▶ [Work to complete] In the part of the listing that opens with the line containing "They are 10.64 inches apart." and closes with the line containing "[772,281] in the first image.", update every occurrence of "matte gray bed" to "gray fabric bed" and leave everything else unchanged. Return only that part.

[Extracted data entries]
※

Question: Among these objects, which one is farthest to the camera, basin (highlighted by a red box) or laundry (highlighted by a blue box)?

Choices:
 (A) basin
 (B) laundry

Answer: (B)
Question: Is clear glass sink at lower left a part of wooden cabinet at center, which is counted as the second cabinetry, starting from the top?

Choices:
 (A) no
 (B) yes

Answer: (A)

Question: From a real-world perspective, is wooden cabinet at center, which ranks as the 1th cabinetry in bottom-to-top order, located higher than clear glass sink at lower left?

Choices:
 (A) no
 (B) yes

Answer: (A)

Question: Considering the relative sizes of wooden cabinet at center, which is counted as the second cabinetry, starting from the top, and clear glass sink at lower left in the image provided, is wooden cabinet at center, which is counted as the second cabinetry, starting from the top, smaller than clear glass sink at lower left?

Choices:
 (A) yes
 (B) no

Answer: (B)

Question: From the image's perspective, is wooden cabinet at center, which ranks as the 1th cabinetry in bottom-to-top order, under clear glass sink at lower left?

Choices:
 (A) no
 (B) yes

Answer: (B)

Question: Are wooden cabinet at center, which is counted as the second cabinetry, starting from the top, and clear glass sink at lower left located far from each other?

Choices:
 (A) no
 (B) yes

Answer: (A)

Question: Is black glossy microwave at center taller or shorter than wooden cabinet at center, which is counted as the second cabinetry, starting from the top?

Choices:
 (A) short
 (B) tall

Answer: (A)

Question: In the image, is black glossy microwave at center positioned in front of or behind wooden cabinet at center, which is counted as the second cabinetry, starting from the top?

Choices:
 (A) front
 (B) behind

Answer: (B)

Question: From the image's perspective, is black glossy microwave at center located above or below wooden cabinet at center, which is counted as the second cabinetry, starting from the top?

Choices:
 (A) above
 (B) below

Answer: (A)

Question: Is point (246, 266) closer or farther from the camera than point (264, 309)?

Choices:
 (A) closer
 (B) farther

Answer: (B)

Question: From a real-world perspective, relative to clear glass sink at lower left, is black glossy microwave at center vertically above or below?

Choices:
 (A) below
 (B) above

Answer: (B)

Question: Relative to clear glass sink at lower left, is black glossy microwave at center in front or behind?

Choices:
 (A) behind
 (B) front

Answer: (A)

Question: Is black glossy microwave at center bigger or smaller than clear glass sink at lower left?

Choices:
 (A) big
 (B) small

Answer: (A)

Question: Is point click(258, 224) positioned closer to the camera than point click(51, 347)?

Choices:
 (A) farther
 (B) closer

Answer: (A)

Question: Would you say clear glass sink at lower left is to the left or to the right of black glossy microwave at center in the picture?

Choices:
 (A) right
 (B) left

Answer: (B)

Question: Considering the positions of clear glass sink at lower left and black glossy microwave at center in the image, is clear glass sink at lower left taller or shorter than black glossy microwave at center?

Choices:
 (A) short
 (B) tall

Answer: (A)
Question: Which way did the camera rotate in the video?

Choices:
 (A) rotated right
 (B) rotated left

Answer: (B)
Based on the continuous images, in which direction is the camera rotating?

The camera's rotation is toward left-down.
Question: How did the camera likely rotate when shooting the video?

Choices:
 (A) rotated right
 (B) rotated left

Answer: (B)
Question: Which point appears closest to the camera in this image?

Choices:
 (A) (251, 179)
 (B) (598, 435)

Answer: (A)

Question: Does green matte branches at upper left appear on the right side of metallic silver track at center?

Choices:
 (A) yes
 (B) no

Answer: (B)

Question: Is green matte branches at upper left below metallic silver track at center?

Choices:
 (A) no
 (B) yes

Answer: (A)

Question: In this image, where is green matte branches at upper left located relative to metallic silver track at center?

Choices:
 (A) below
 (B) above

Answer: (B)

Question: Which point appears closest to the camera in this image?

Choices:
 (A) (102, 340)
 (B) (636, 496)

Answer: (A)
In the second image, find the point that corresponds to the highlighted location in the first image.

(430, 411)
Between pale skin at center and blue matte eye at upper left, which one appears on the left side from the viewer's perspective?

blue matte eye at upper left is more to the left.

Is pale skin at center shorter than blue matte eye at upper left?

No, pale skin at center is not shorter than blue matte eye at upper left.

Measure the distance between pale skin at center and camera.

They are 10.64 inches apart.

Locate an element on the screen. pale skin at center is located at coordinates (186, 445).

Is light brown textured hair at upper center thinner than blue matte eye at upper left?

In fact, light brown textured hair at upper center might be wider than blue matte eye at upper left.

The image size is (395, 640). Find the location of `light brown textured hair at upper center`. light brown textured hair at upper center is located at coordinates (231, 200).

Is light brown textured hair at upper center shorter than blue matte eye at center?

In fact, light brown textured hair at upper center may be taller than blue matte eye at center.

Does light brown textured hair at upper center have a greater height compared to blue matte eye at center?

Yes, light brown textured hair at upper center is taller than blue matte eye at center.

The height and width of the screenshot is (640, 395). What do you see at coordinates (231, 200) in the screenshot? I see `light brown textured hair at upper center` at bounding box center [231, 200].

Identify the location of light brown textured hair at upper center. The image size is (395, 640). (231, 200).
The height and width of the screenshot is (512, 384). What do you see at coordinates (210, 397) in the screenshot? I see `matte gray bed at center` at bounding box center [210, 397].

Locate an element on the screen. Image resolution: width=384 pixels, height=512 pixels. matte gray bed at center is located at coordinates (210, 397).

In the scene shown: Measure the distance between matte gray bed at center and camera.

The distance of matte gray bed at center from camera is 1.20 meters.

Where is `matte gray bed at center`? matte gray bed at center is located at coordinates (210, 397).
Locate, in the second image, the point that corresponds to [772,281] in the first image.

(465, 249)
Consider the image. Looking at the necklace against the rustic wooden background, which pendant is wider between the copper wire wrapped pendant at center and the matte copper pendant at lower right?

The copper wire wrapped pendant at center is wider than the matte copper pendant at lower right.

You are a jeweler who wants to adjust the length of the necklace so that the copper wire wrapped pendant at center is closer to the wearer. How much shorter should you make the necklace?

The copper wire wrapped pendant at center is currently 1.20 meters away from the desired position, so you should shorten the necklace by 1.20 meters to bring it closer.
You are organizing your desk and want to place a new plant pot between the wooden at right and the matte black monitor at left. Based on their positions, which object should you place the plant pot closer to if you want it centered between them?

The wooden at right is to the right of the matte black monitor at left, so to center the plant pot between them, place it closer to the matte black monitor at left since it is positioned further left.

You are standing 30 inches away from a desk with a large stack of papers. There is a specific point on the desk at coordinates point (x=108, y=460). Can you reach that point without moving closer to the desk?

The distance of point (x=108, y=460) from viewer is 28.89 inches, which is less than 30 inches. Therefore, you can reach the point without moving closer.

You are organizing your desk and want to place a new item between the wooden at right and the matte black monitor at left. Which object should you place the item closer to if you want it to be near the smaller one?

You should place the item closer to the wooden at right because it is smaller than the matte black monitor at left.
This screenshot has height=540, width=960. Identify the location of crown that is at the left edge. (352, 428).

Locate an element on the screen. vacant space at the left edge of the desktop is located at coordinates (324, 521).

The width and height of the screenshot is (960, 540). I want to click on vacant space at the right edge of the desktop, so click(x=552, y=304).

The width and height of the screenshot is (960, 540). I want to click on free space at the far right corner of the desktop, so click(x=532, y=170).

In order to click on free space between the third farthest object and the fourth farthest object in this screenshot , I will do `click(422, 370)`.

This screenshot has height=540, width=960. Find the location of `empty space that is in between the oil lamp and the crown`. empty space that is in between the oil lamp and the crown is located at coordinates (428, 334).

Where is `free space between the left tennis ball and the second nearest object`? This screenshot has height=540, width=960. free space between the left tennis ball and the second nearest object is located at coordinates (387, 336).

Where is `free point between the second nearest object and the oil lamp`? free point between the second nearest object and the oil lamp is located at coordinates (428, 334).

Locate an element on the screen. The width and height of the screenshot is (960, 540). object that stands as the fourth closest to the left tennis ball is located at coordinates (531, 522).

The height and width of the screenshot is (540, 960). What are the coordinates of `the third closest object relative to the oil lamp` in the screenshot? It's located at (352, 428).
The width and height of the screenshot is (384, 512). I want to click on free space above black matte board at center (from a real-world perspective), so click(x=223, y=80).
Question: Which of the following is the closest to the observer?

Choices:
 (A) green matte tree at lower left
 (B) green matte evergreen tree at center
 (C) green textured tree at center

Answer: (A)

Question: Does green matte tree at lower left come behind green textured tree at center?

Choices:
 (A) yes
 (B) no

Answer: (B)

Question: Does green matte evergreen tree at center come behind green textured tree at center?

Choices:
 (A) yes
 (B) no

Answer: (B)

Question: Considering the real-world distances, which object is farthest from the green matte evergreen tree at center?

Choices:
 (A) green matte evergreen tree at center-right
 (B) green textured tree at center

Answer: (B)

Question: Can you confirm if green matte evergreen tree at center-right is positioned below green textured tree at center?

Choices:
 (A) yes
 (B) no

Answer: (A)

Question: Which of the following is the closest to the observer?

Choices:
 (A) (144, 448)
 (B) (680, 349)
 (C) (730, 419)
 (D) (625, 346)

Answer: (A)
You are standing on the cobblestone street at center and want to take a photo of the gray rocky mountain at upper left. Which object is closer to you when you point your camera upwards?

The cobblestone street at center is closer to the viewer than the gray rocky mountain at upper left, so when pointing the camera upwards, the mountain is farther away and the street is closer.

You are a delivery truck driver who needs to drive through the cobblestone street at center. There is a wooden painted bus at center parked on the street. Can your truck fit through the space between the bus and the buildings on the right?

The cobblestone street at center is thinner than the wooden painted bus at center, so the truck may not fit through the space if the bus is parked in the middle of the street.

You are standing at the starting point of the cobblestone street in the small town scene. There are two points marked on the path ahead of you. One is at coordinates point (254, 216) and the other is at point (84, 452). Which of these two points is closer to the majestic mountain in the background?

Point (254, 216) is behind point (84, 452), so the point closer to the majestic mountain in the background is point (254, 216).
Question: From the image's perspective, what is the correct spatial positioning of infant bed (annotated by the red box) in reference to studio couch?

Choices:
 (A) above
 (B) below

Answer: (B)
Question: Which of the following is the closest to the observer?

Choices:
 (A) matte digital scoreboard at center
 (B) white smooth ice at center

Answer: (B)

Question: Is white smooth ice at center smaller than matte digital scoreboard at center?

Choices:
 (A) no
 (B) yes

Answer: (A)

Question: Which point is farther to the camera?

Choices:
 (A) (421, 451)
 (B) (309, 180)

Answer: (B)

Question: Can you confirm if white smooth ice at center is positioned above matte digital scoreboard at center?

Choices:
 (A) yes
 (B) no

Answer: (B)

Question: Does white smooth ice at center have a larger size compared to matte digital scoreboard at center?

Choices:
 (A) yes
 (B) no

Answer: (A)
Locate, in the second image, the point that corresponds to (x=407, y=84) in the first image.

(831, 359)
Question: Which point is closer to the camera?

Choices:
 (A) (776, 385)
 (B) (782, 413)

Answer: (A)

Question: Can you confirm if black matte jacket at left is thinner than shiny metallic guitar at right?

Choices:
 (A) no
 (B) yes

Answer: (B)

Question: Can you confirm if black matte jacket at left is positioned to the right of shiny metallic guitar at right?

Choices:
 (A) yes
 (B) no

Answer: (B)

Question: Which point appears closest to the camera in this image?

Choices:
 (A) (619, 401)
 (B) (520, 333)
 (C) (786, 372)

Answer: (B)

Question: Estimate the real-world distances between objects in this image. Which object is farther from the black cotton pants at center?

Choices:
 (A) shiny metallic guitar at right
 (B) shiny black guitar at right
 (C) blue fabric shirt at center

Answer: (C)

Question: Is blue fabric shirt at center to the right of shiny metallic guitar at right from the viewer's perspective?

※

▶ [The reply]
They are 10.64 inches apart.

Locate an element on the screen. pale skin at center is located at coordinates (186, 445).

Is light brown textured hair at upper center thinner than blue matte eye at upper left?

In fact, light brown textured hair at upper center might be wider than blue matte eye at upper left.

The image size is (395, 640). Find the location of `light brown textured hair at upper center`. light brown textured hair at upper center is located at coordinates (231, 200).

Is light brown textured hair at upper center shorter than blue matte eye at center?

In fact, light brown textured hair at upper center may be taller than blue matte eye at center.

Does light brown textured hair at upper center have a greater height compared to blue matte eye at center?

Yes, light brown textured hair at upper center is taller than blue matte eye at center.

The height and width of the screenshot is (640, 395). What do you see at coordinates (231, 200) in the screenshot? I see `light brown textured hair at upper center` at bounding box center [231, 200].

Identify the location of light brown textured hair at upper center. The image size is (395, 640). (231, 200).
The height and width of the screenshot is (512, 384). What do you see at coordinates (210, 397) in the screenshot? I see `gray fabric bed at center` at bounding box center [210, 397].

Locate an element on the screen. Image resolution: width=384 pixels, height=512 pixels. gray fabric bed at center is located at coordinates (210, 397).

In the scene shown: Measure the distance between gray fabric bed at center and camera.

The distance of gray fabric bed at center from camera is 1.20 meters.

Where is `gray fabric bed at center`? gray fabric bed at center is located at coordinates (210, 397).
Locate, in the second image, the point that corresponds to [772,281] in the first image.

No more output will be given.